Task to complete - Go through the data below and transcribe it exactly. Omit the images.

**** Records to process

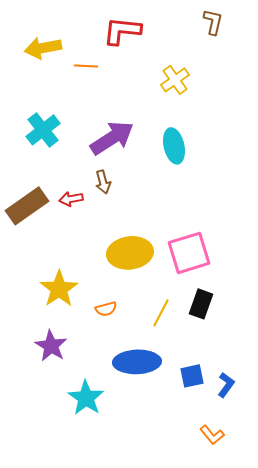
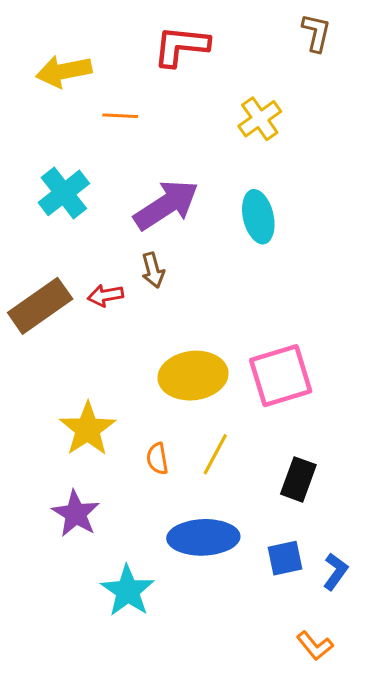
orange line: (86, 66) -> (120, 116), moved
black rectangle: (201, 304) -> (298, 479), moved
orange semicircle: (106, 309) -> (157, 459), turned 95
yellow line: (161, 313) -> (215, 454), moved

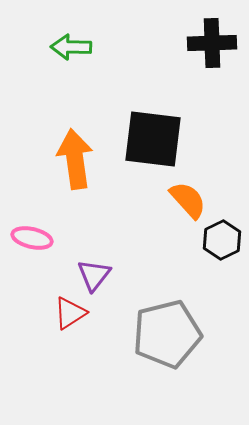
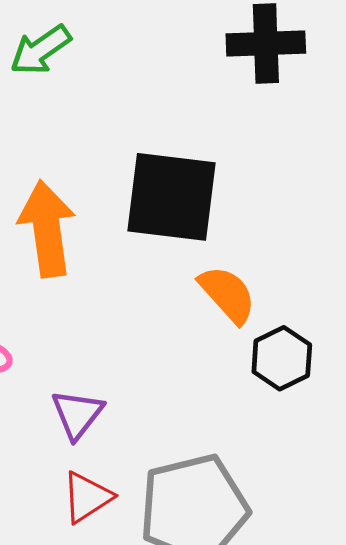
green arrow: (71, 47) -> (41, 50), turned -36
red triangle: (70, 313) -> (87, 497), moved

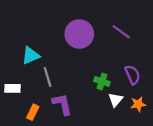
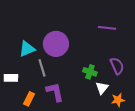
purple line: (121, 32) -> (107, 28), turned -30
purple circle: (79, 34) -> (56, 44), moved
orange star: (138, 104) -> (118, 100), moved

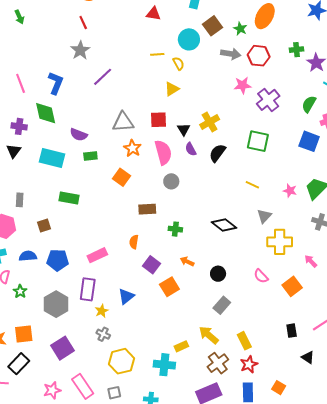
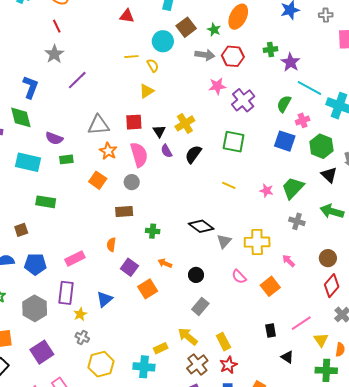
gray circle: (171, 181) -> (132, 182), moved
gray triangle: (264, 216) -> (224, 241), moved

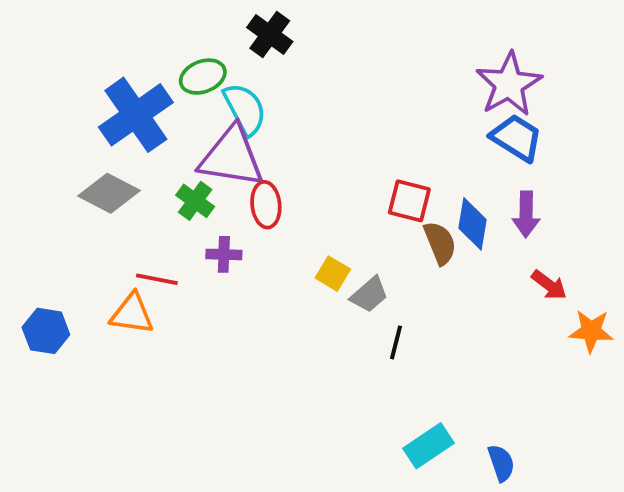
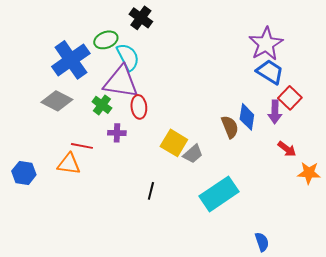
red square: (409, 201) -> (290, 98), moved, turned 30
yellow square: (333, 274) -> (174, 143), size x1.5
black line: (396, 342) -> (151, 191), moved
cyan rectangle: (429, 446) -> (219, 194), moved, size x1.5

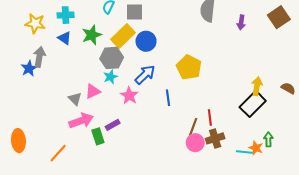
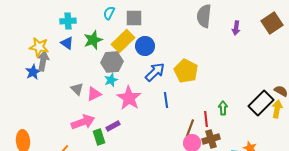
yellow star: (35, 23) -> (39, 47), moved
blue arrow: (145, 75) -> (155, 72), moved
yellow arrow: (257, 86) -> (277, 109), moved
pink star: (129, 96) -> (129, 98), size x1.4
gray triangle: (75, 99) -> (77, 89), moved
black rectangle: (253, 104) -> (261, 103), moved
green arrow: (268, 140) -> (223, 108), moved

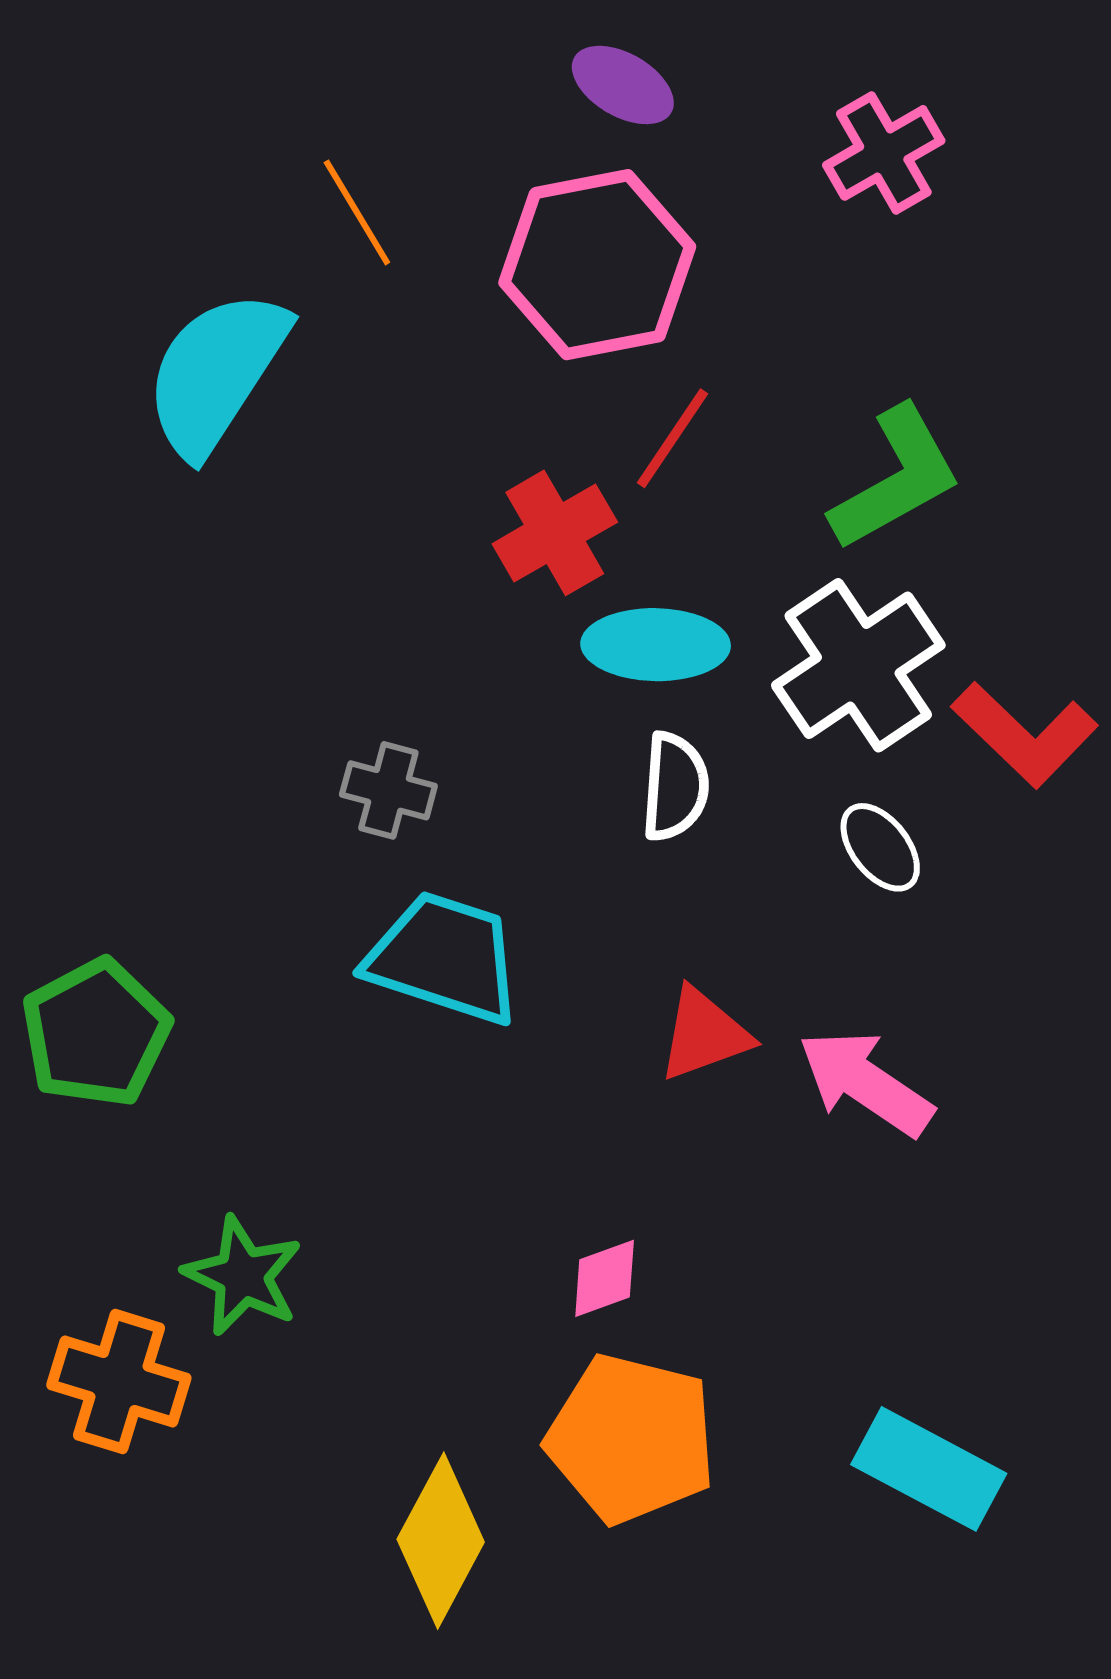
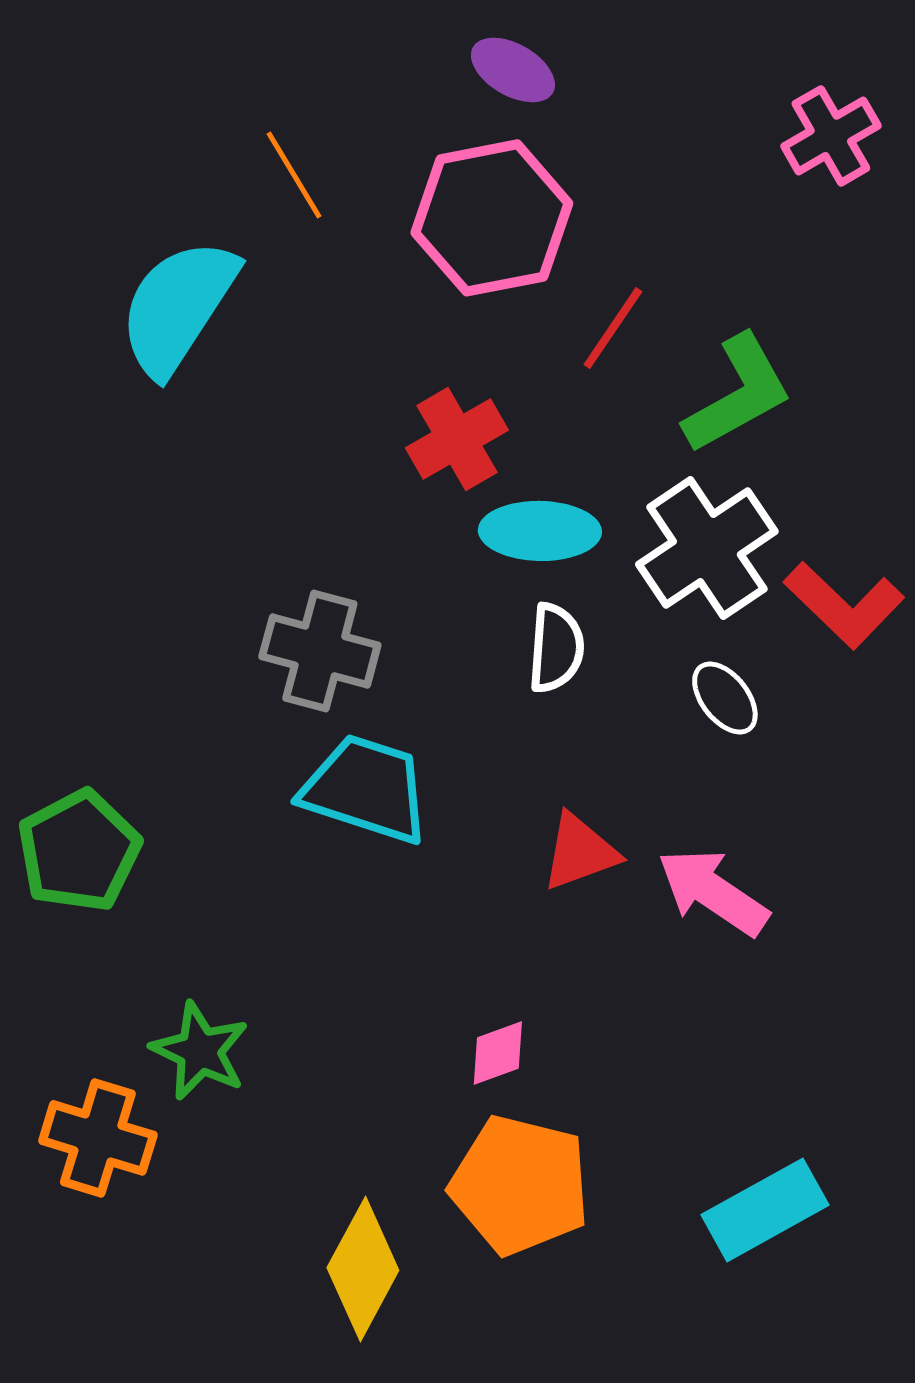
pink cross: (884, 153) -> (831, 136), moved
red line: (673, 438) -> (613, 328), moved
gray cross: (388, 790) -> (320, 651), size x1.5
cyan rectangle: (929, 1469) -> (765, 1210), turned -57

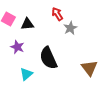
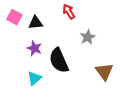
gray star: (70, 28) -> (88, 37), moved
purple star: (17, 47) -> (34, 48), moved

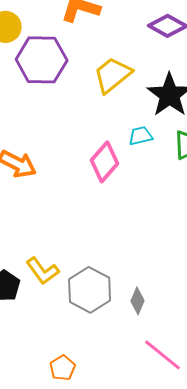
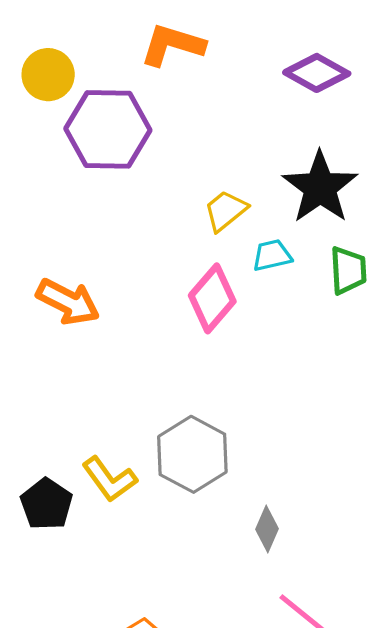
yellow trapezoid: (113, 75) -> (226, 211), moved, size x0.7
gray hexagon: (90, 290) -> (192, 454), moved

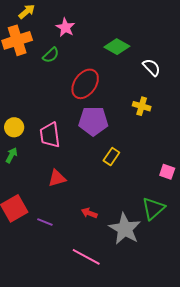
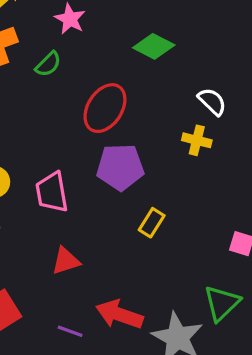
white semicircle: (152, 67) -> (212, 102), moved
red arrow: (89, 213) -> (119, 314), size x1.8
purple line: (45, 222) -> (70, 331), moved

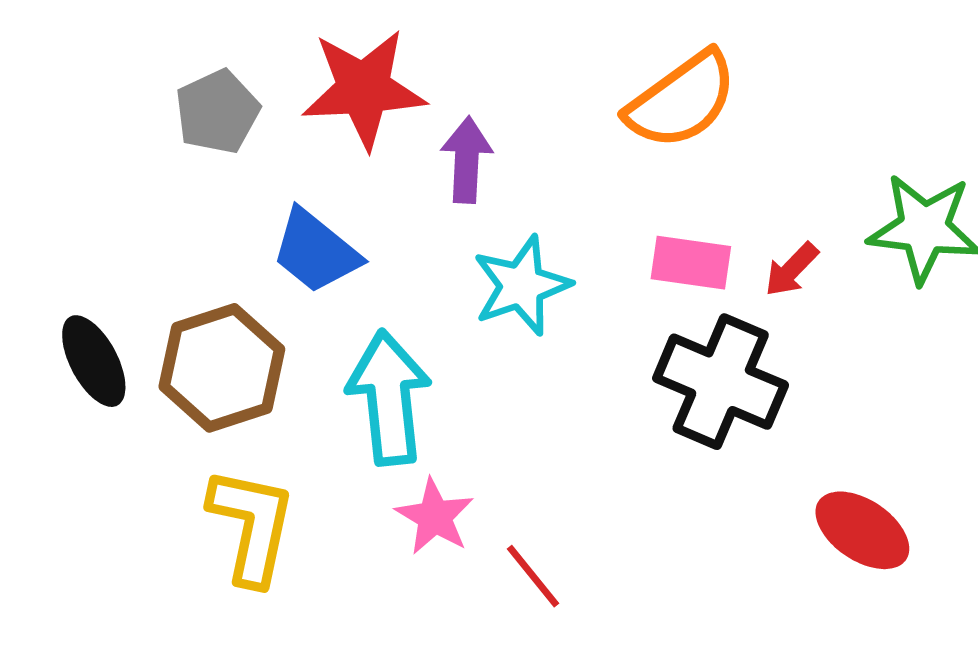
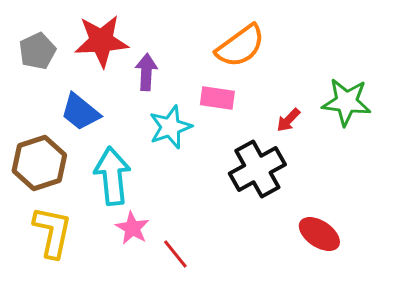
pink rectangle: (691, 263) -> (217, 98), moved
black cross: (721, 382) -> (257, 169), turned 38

********

Response to this exercise -
orange line: (86, 66) -> (120, 116), moved
black rectangle: (201, 304) -> (298, 479), moved
orange semicircle: (106, 309) -> (157, 459), turned 95
yellow line: (161, 313) -> (215, 454), moved

green arrow: (71, 47) -> (41, 50), turned -36
red triangle: (70, 313) -> (87, 497), moved

purple line: (121, 32) -> (107, 28), turned -30
purple circle: (79, 34) -> (56, 44), moved
orange star: (138, 104) -> (118, 100), moved

gray circle: (171, 181) -> (132, 182), moved
gray triangle: (264, 216) -> (224, 241), moved

red square: (409, 201) -> (290, 98), moved, turned 30
yellow square: (333, 274) -> (174, 143), size x1.5
black line: (396, 342) -> (151, 191), moved
cyan rectangle: (429, 446) -> (219, 194), moved, size x1.5

yellow star: (35, 23) -> (39, 47), moved
blue arrow: (145, 75) -> (155, 72), moved
yellow arrow: (257, 86) -> (277, 109), moved
pink star: (129, 96) -> (129, 98), size x1.4
gray triangle: (75, 99) -> (77, 89), moved
black rectangle: (253, 104) -> (261, 103), moved
green arrow: (268, 140) -> (223, 108), moved

pink cross: (884, 153) -> (831, 136), moved
red line: (673, 438) -> (613, 328), moved
gray cross: (388, 790) -> (320, 651), size x1.5
cyan rectangle: (929, 1469) -> (765, 1210), turned -57

gray star: (70, 28) -> (88, 37), moved
purple star: (17, 47) -> (34, 48), moved

yellow trapezoid: (113, 75) -> (226, 211), moved, size x0.7
gray hexagon: (90, 290) -> (192, 454), moved

white semicircle: (152, 67) -> (212, 102), moved
red arrow: (89, 213) -> (119, 314), size x1.8
purple line: (45, 222) -> (70, 331), moved

pink rectangle: (691, 263) -> (217, 98), moved
black cross: (721, 382) -> (257, 169), turned 38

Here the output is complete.